(TASK BRIEF)
Every line of the data below should be retyped exactly, with no images carried over.

(DATA BELOW)

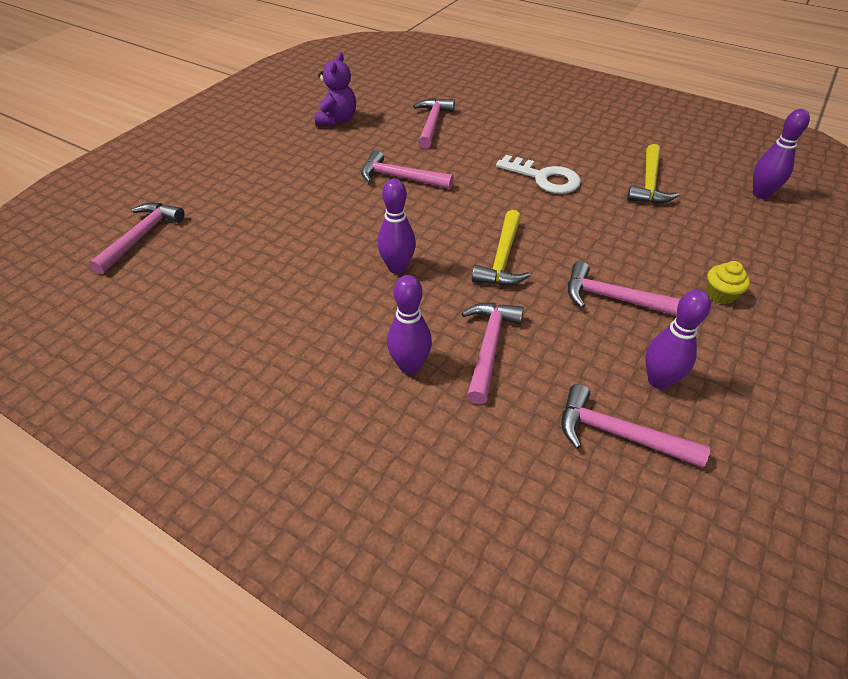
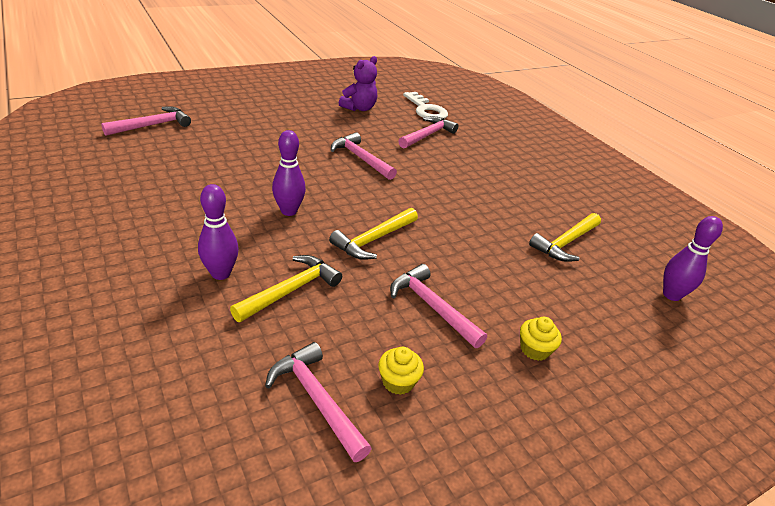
camera: 25 degrees right, 10 degrees down
(489, 347) = (291, 290): pink hammer -> yellow hammer
(544, 178) = (475, 202): white key -> white key (426, 110)
(658, 380) = (398, 381): purple bowling pin -> yellow cupcake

(SOLUTION TO THIS EXERCISE)
camera: 25 degrees right, 10 degrees down
(489, 347) = (291, 290): pink hammer -> yellow hammer
(544, 178) = (475, 202): white key -> white key (426, 110)
(658, 380) = (398, 381): purple bowling pin -> yellow cupcake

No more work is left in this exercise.